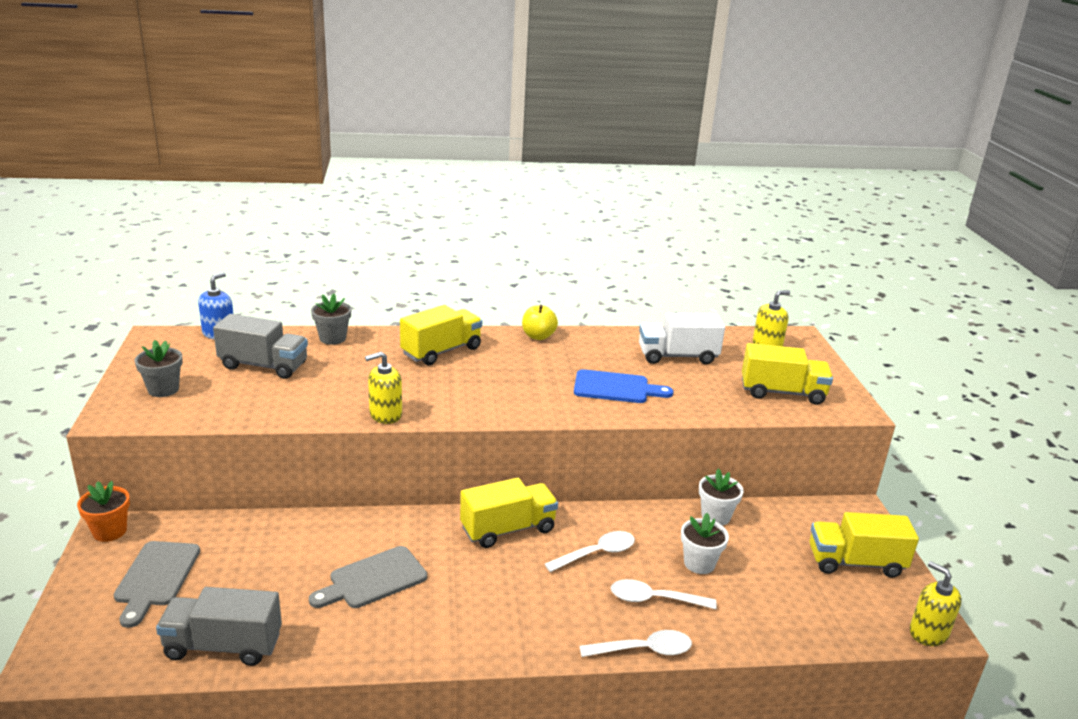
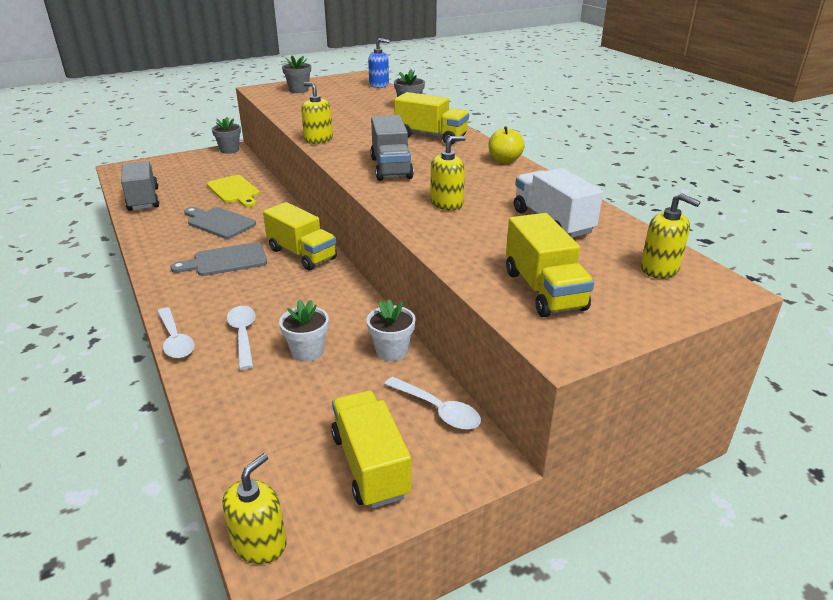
camera: 70 degrees right, 5 degrees up
orange flower pot [77,481,130,542] -> grey flower pot [212,117,241,154]
grey cutting board [114,541,200,628] -> grey cutting board moved to [170,242,267,276]
grey truck [213,314,308,379] -> grey truck moved to [370,115,414,181]
white spoon [545,531,635,572] -> white spoon moved to [385,377,481,430]
blue cutting board [574,369,674,403] -> yellow soap dispenser [430,136,466,211]
none -> yellow cutting board [207,175,260,207]

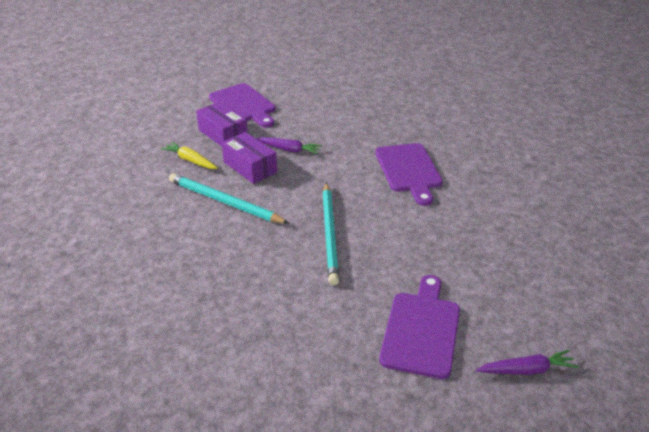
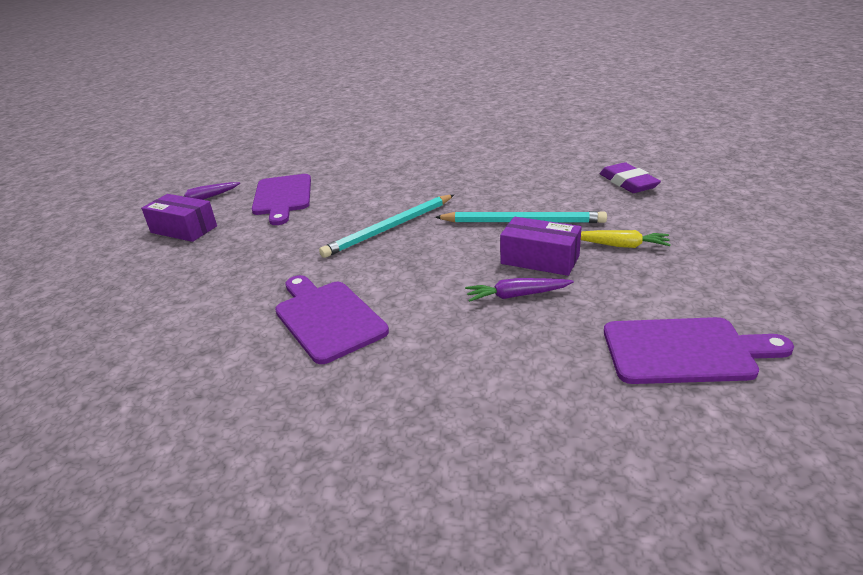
camera: 160 degrees right, 5 degrees down
purple box [196,102,247,147] -> purple box moved to [141,194,217,242]
purple cutting board [209,83,276,128] -> purple cutting board turned 150 degrees clockwise [604,317,794,384]
turquoise pencil [322,183,339,285] -> turquoise pencil turned 105 degrees counterclockwise [319,195,454,258]
none -> purple eraser [600,162,661,193]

#### WHAT NEEDS TO BE DONE:
Examine the records and pull out every line where the string "camera" occurs.

#### RESULT OF THIS TASK:
camera: 70 degrees right, 5 degrees up
camera: 160 degrees right, 5 degrees down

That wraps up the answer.